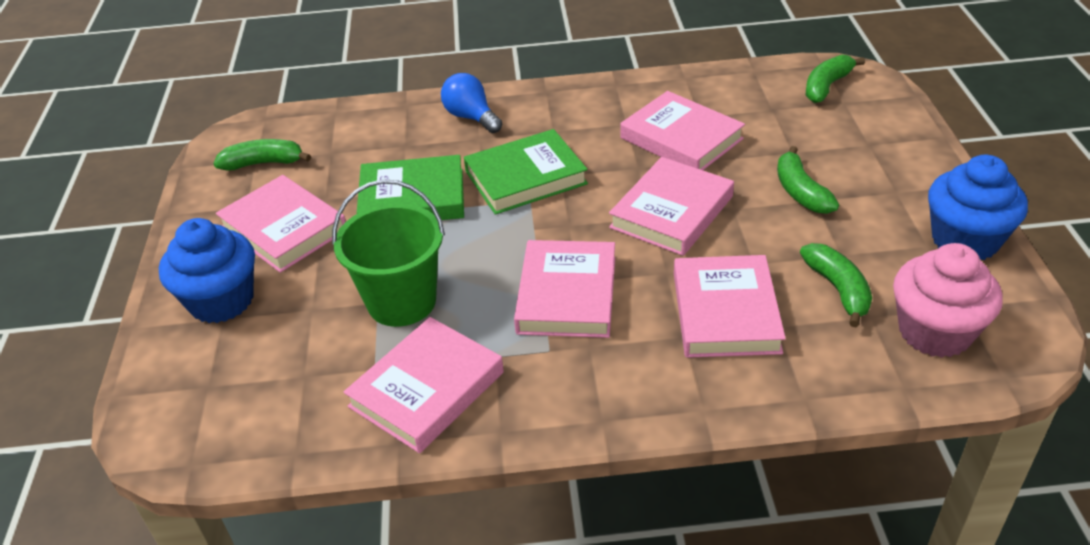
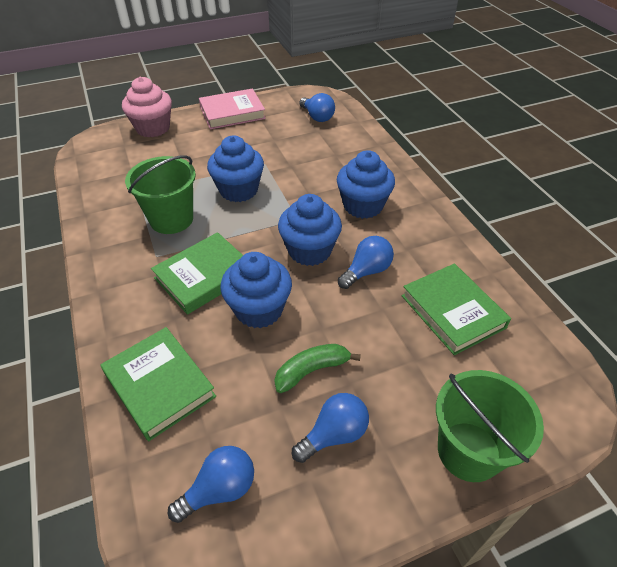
blue cupcake: 2 -> 4
blue light bulb: 1 -> 4
green banana: 4 -> 1
green book: 2 -> 3
green bucket: 1 -> 2
pink book: 6 -> 1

◆ **Task directions**: Nothing but the exact text of the records should appear in your answer, with no pictures. Please write it out.

◆ **Your response**:
blue cupcake: 2 -> 4
blue light bulb: 1 -> 4
green banana: 4 -> 1
green book: 2 -> 3
green bucket: 1 -> 2
pink book: 6 -> 1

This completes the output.